▶ WORK ITEM
The answer must consist only of the lines from the line with "red diamond: moved 19 px right, 16 px down" to the line with "blue ellipse: moved 1 px left, 1 px up", both included, exactly as they stand below.

▶ PROVIDED MATERIAL
***
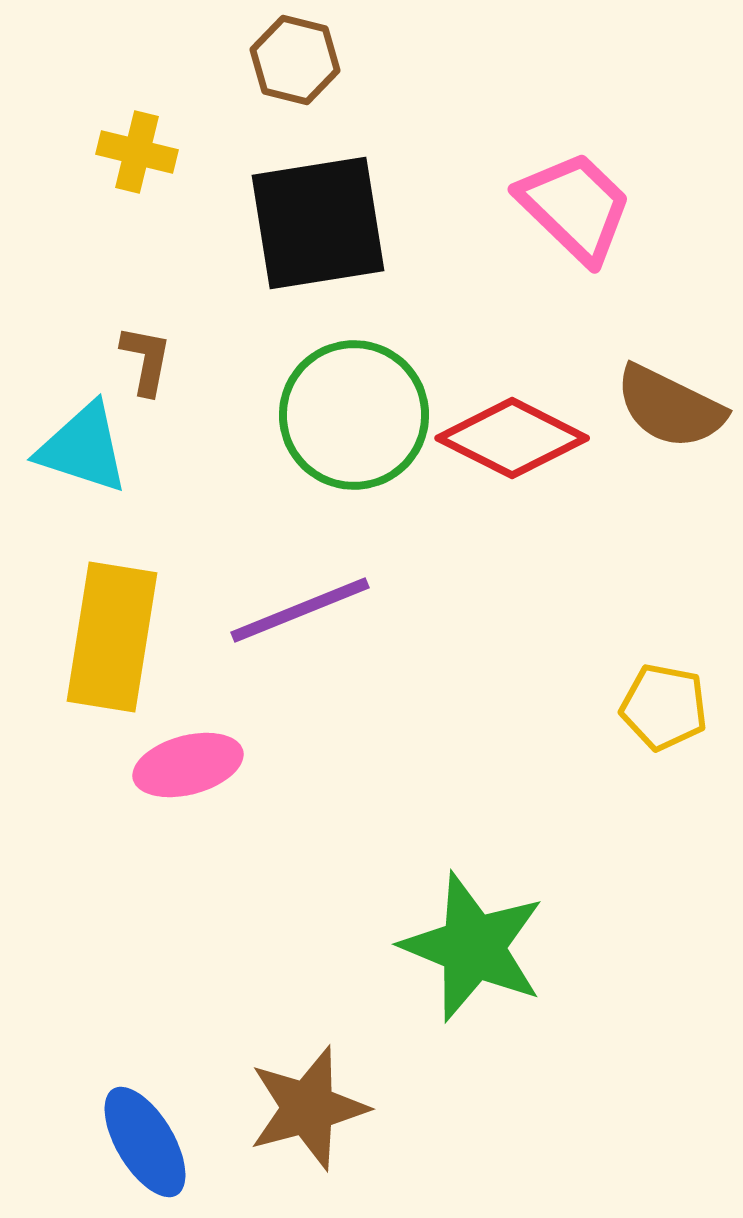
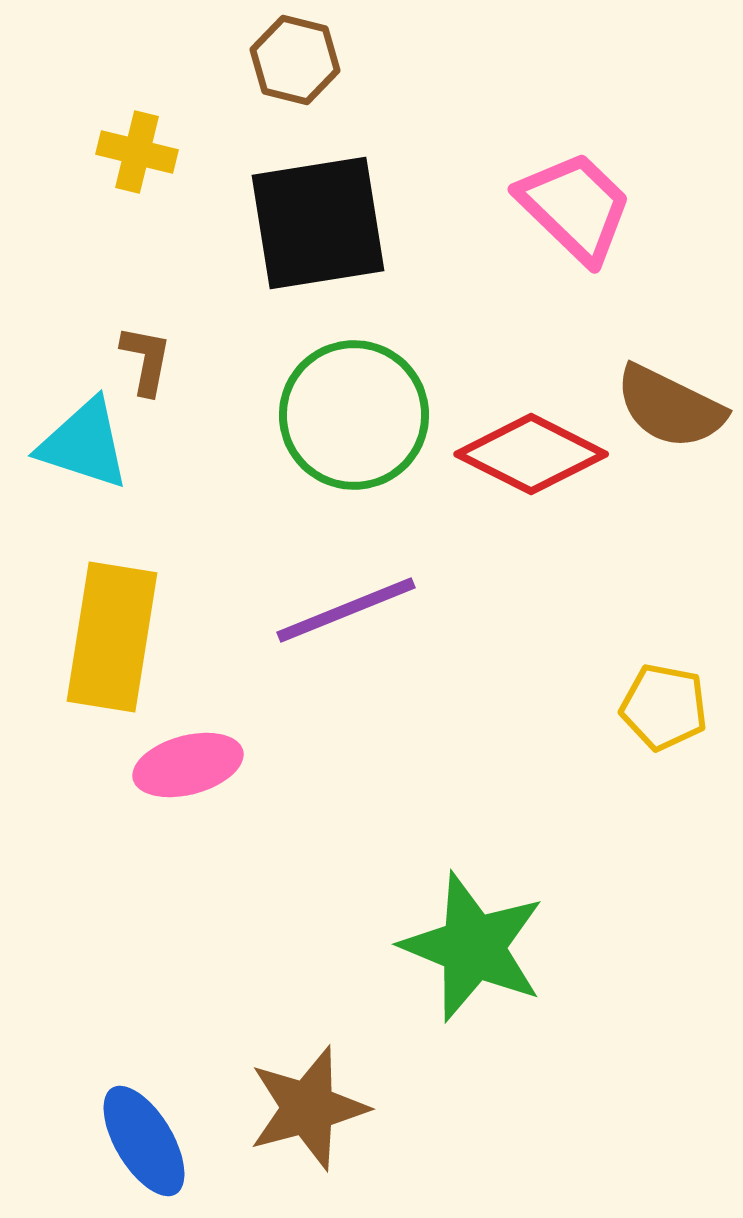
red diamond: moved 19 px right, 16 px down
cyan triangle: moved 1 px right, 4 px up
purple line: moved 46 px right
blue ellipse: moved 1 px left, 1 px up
***
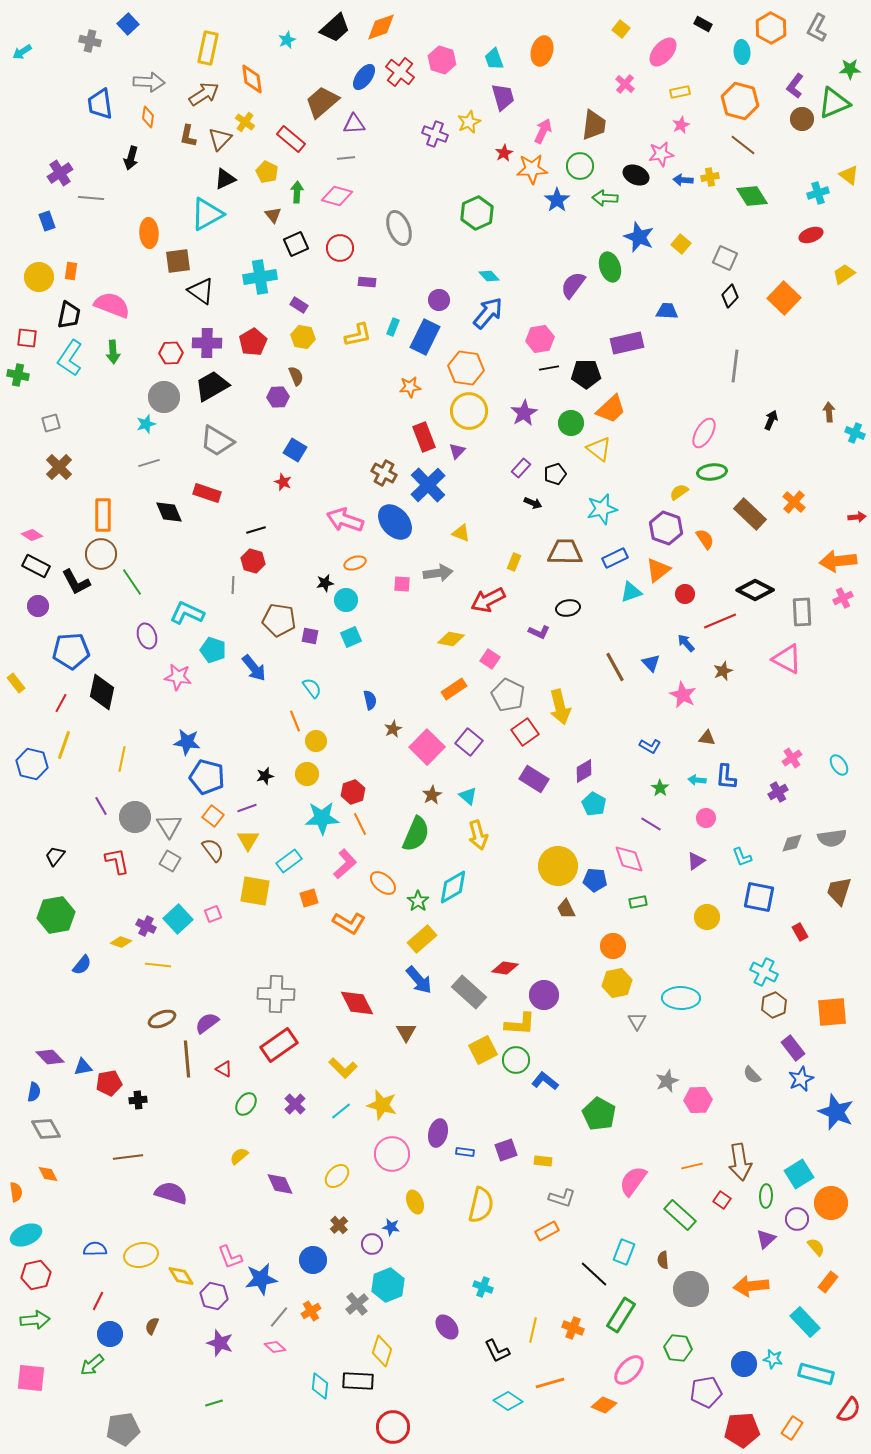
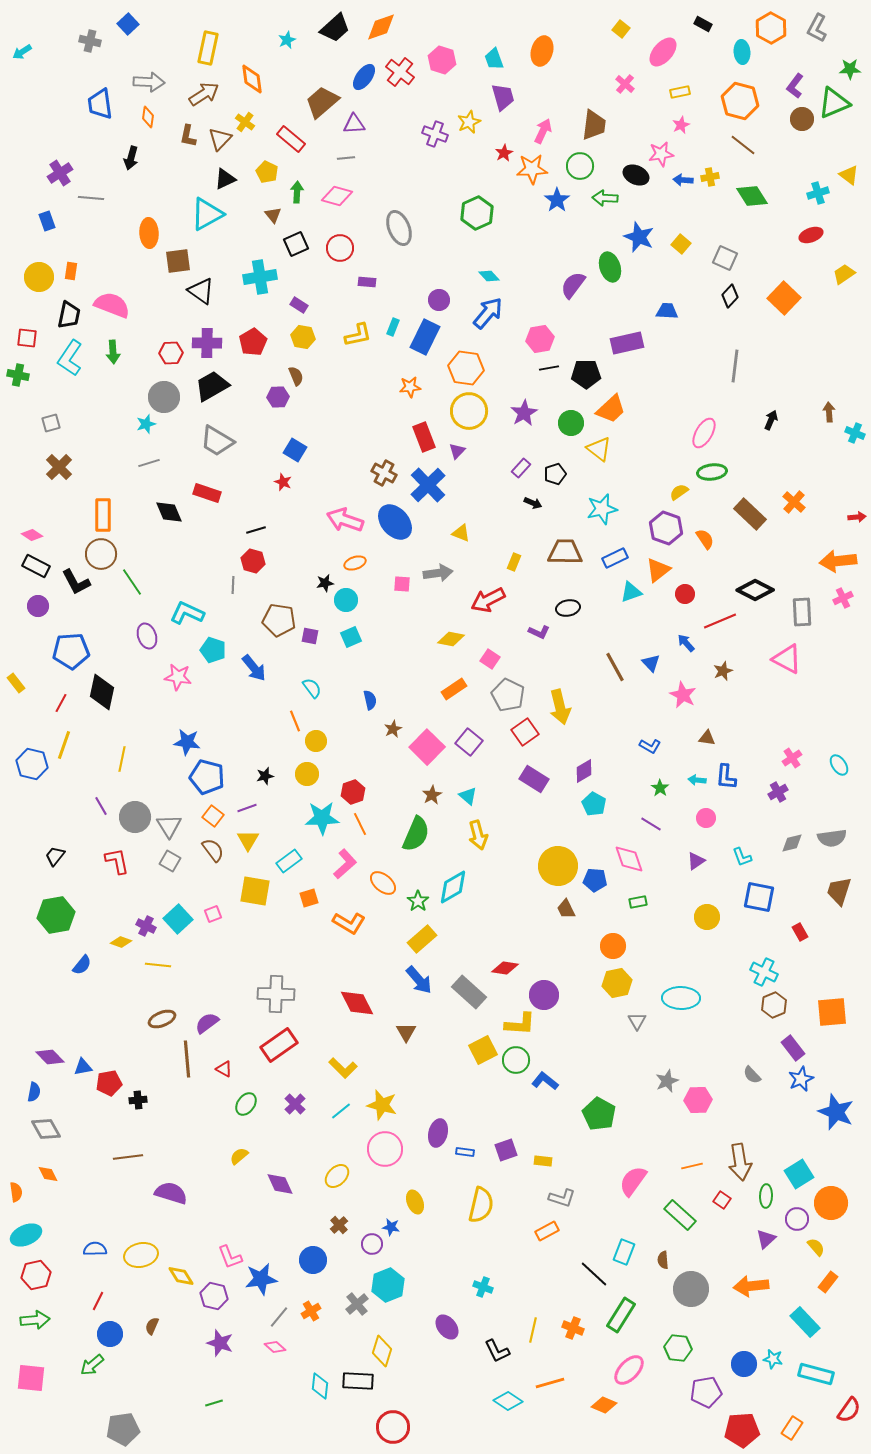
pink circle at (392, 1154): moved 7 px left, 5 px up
***
▶ REPLY TO THE EXERCISE
red diamond: moved 19 px right, 16 px down
cyan triangle: moved 1 px right, 4 px up
purple line: moved 46 px right
blue ellipse: moved 1 px left, 1 px up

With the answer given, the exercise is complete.